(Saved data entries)
──────
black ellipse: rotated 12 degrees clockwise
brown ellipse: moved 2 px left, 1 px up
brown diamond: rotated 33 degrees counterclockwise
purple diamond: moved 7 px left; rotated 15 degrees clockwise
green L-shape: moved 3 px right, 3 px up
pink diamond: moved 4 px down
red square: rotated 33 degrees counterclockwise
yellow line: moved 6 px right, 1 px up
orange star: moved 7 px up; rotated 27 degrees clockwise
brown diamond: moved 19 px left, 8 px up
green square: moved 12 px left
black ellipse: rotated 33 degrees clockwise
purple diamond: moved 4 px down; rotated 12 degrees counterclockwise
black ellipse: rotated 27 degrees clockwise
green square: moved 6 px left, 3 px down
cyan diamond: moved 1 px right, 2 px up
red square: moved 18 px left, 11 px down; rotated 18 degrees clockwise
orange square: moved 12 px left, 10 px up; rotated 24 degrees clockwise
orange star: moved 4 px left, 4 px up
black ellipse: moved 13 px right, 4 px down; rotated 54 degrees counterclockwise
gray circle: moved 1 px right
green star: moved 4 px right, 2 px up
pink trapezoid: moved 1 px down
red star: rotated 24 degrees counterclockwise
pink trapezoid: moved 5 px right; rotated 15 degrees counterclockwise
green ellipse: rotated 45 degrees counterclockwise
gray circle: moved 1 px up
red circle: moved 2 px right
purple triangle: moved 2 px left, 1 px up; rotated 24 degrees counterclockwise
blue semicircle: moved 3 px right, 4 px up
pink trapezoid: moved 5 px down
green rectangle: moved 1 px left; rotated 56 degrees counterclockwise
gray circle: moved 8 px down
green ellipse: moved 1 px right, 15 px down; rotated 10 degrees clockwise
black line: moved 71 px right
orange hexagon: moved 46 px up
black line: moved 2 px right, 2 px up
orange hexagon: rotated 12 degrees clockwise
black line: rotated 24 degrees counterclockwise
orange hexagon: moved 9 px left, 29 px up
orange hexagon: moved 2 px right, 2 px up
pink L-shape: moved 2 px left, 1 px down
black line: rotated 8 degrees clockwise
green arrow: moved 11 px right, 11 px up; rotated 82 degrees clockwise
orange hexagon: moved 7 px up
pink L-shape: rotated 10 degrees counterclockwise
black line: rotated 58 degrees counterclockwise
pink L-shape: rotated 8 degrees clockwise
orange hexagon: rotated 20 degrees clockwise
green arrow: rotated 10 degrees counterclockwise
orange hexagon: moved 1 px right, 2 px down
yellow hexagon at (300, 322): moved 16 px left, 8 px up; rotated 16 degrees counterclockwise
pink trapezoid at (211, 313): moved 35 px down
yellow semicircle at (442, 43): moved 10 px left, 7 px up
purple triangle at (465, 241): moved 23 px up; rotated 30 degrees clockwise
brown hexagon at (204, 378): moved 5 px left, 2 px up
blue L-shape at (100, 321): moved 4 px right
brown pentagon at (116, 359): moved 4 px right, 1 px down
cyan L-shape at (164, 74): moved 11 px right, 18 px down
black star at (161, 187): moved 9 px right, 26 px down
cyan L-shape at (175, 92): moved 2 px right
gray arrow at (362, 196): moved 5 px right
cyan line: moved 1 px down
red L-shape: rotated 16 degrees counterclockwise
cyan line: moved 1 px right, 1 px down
──────
DIRECTIONS FOR THIS TASK.
Update the rows above by replacing each "counterclockwise" with "anticlockwise" and keeping everything else the same.

RIGHT ANSWER.
black ellipse: rotated 12 degrees clockwise
brown ellipse: moved 2 px left, 1 px up
brown diamond: rotated 33 degrees anticlockwise
purple diamond: moved 7 px left; rotated 15 degrees clockwise
green L-shape: moved 3 px right, 3 px up
pink diamond: moved 4 px down
red square: rotated 33 degrees anticlockwise
yellow line: moved 6 px right, 1 px up
orange star: moved 7 px up; rotated 27 degrees clockwise
brown diamond: moved 19 px left, 8 px up
green square: moved 12 px left
black ellipse: rotated 33 degrees clockwise
purple diamond: moved 4 px down; rotated 12 degrees anticlockwise
black ellipse: rotated 27 degrees clockwise
green square: moved 6 px left, 3 px down
cyan diamond: moved 1 px right, 2 px up
red square: moved 18 px left, 11 px down; rotated 18 degrees clockwise
orange square: moved 12 px left, 10 px up; rotated 24 degrees clockwise
orange star: moved 4 px left, 4 px up
black ellipse: moved 13 px right, 4 px down; rotated 54 degrees anticlockwise
gray circle: moved 1 px right
green star: moved 4 px right, 2 px up
pink trapezoid: moved 1 px down
red star: rotated 24 degrees anticlockwise
pink trapezoid: moved 5 px right; rotated 15 degrees anticlockwise
green ellipse: rotated 45 degrees anticlockwise
gray circle: moved 1 px up
red circle: moved 2 px right
purple triangle: moved 2 px left, 1 px up; rotated 24 degrees anticlockwise
blue semicircle: moved 3 px right, 4 px up
pink trapezoid: moved 5 px down
green rectangle: moved 1 px left; rotated 56 degrees anticlockwise
gray circle: moved 8 px down
green ellipse: moved 1 px right, 15 px down; rotated 10 degrees clockwise
black line: moved 71 px right
orange hexagon: moved 46 px up
black line: moved 2 px right, 2 px up
orange hexagon: rotated 12 degrees clockwise
black line: rotated 24 degrees anticlockwise
orange hexagon: moved 9 px left, 29 px up
orange hexagon: moved 2 px right, 2 px up
pink L-shape: moved 2 px left, 1 px down
black line: rotated 8 degrees clockwise
green arrow: moved 11 px right, 11 px up; rotated 82 degrees clockwise
orange hexagon: moved 7 px up
pink L-shape: rotated 10 degrees anticlockwise
black line: rotated 58 degrees anticlockwise
pink L-shape: rotated 8 degrees clockwise
orange hexagon: rotated 20 degrees clockwise
green arrow: rotated 10 degrees anticlockwise
orange hexagon: moved 1 px right, 2 px down
yellow hexagon at (300, 322): moved 16 px left, 8 px up; rotated 16 degrees anticlockwise
pink trapezoid at (211, 313): moved 35 px down
yellow semicircle at (442, 43): moved 10 px left, 7 px up
purple triangle at (465, 241): moved 23 px up; rotated 30 degrees clockwise
brown hexagon at (204, 378): moved 5 px left, 2 px up
blue L-shape at (100, 321): moved 4 px right
brown pentagon at (116, 359): moved 4 px right, 1 px down
cyan L-shape at (164, 74): moved 11 px right, 18 px down
black star at (161, 187): moved 9 px right, 26 px down
cyan L-shape at (175, 92): moved 2 px right
gray arrow at (362, 196): moved 5 px right
cyan line: moved 1 px down
red L-shape: rotated 16 degrees anticlockwise
cyan line: moved 1 px right, 1 px down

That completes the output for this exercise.